Items from a data source
===
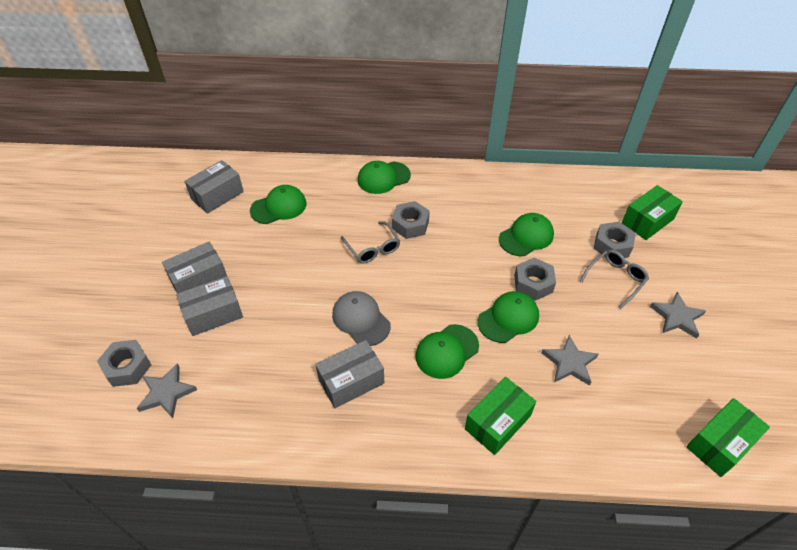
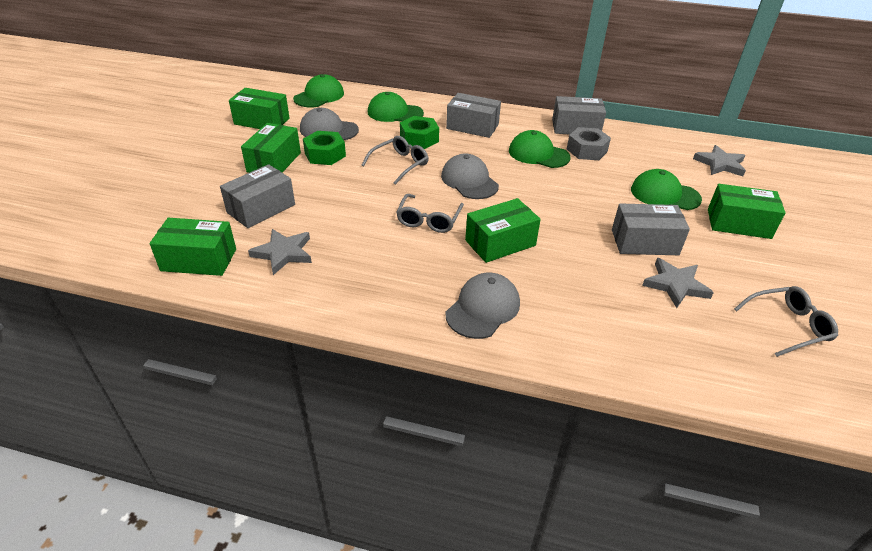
green box: 3 -> 5
green cap: 5 -> 4
green nut: 0 -> 2
grey cap: 1 -> 3
grey glasses: 2 -> 3
grey nut: 4 -> 1

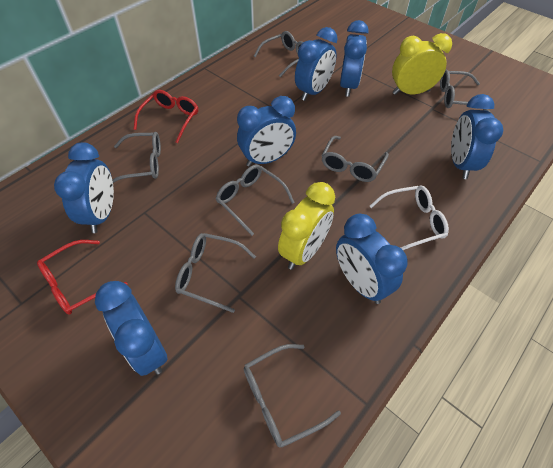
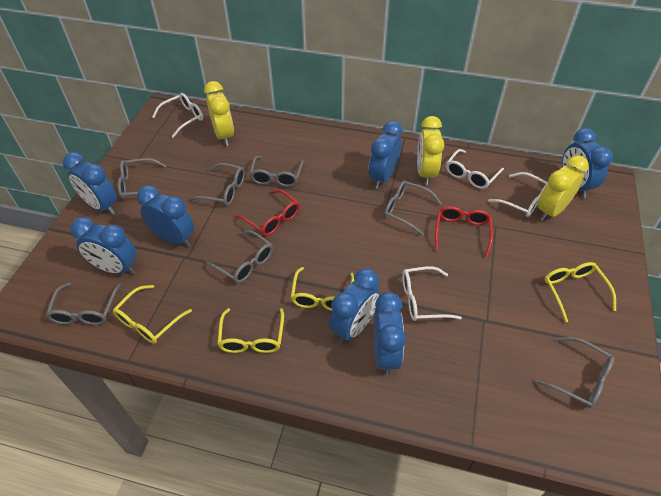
white glasses: 1 -> 4
yellow clock: 2 -> 3
yellow glasses: 0 -> 4

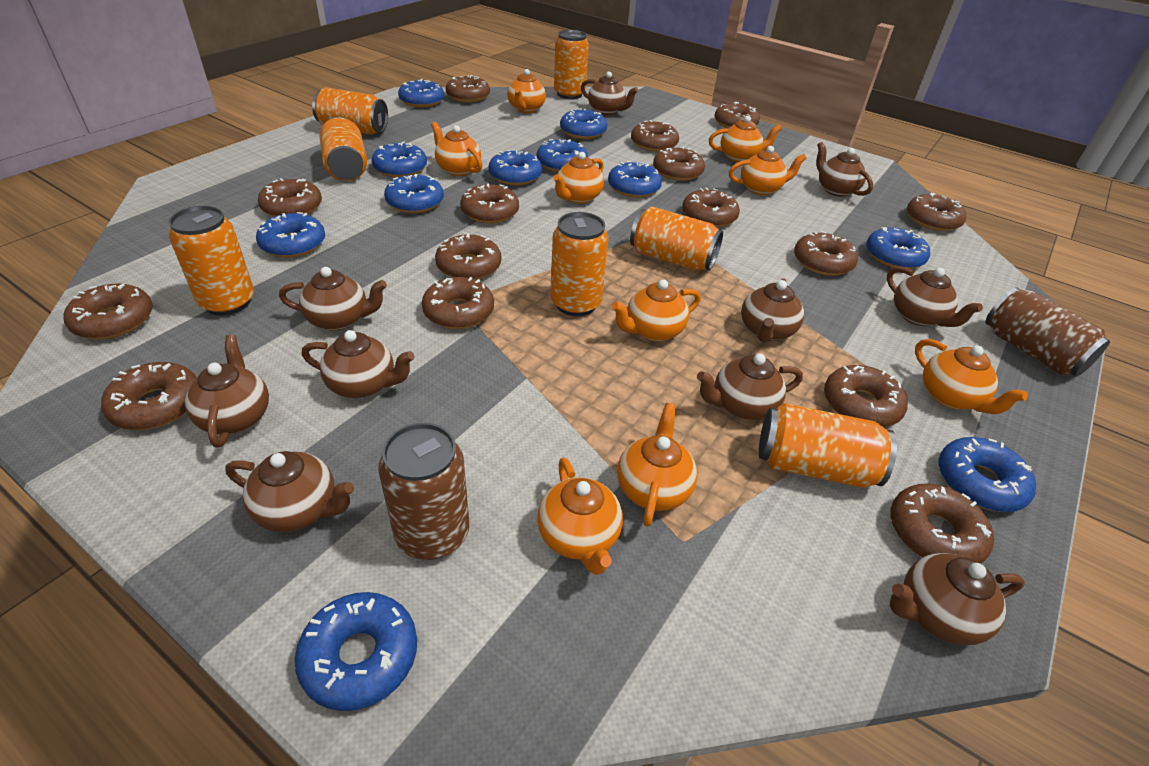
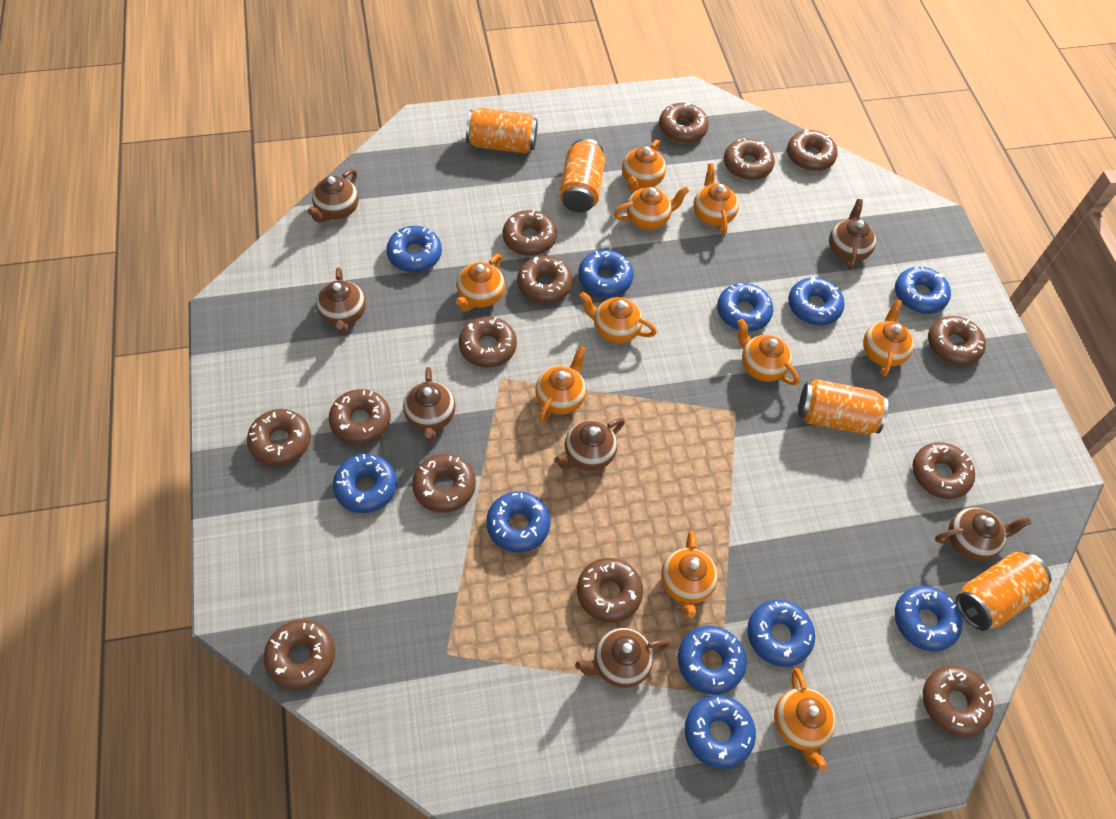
brown can: 2 -> 0
brown donut: 15 -> 14
brown teapot: 10 -> 7
orange can: 7 -> 4
orange teapot: 9 -> 10

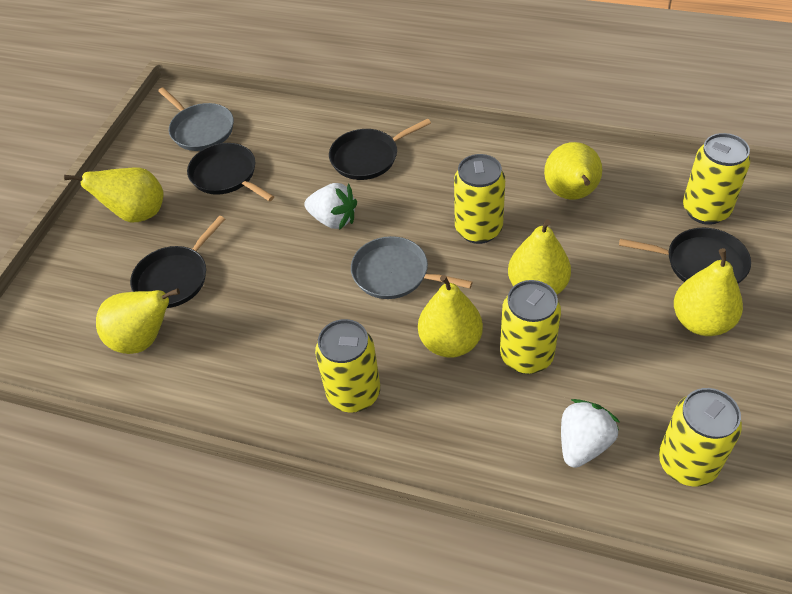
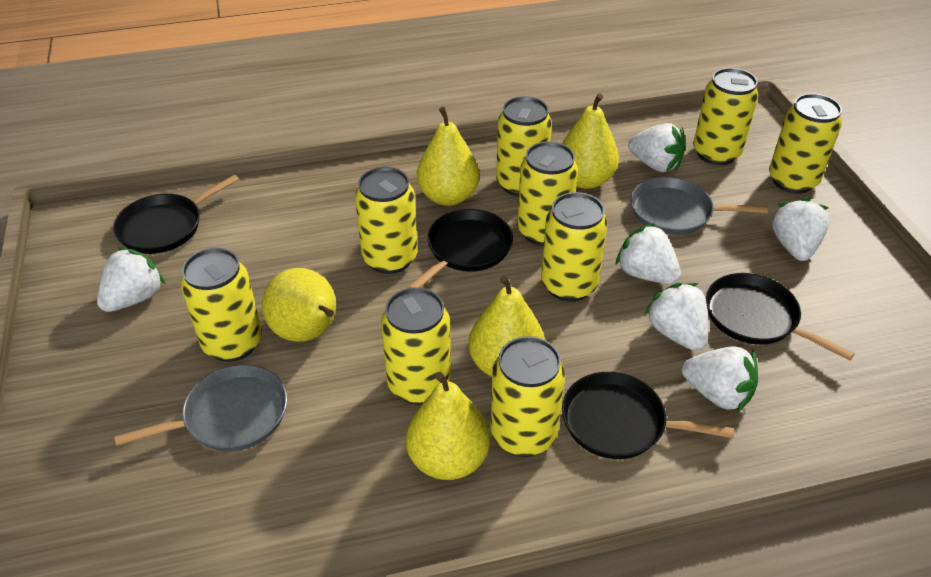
white strawberry: 2 -> 6
yellow can: 5 -> 9
yellow pear: 6 -> 5

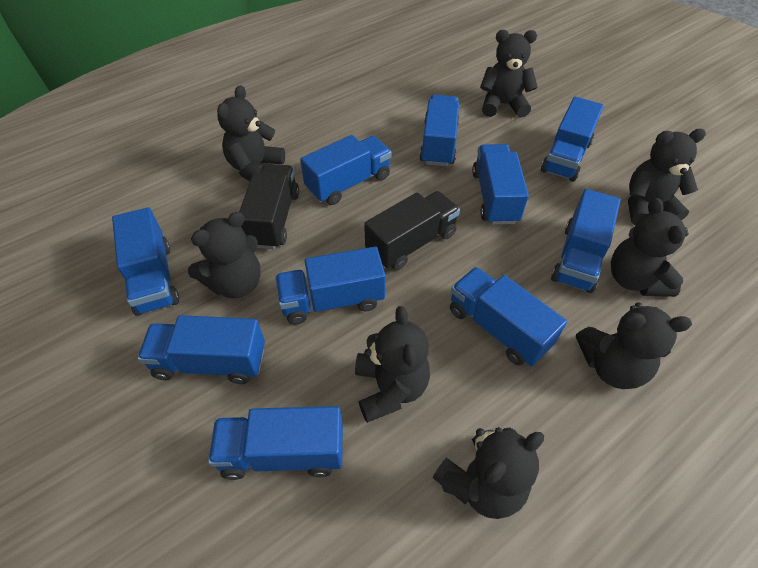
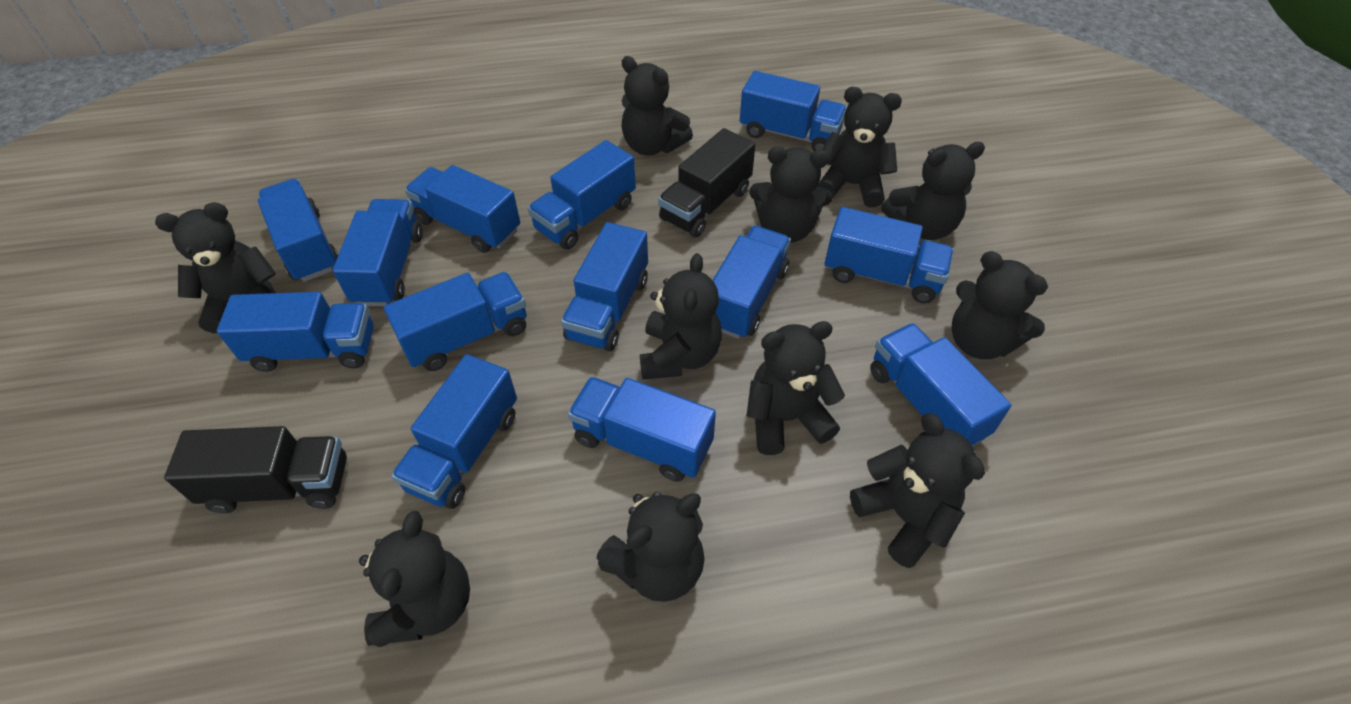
black teddy bear: 8 -> 11
blue truck: 10 -> 13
===
## Directions for this task
Word for word, repeat all the data, but not its images.

## Task response
green box: 3 -> 5
green cap: 5 -> 4
green nut: 0 -> 2
grey cap: 1 -> 3
grey glasses: 2 -> 3
grey nut: 4 -> 1

white glasses: 1 -> 4
yellow clock: 2 -> 3
yellow glasses: 0 -> 4

brown can: 2 -> 0
brown donut: 15 -> 14
brown teapot: 10 -> 7
orange can: 7 -> 4
orange teapot: 9 -> 10

white strawberry: 2 -> 6
yellow can: 5 -> 9
yellow pear: 6 -> 5

black teddy bear: 8 -> 11
blue truck: 10 -> 13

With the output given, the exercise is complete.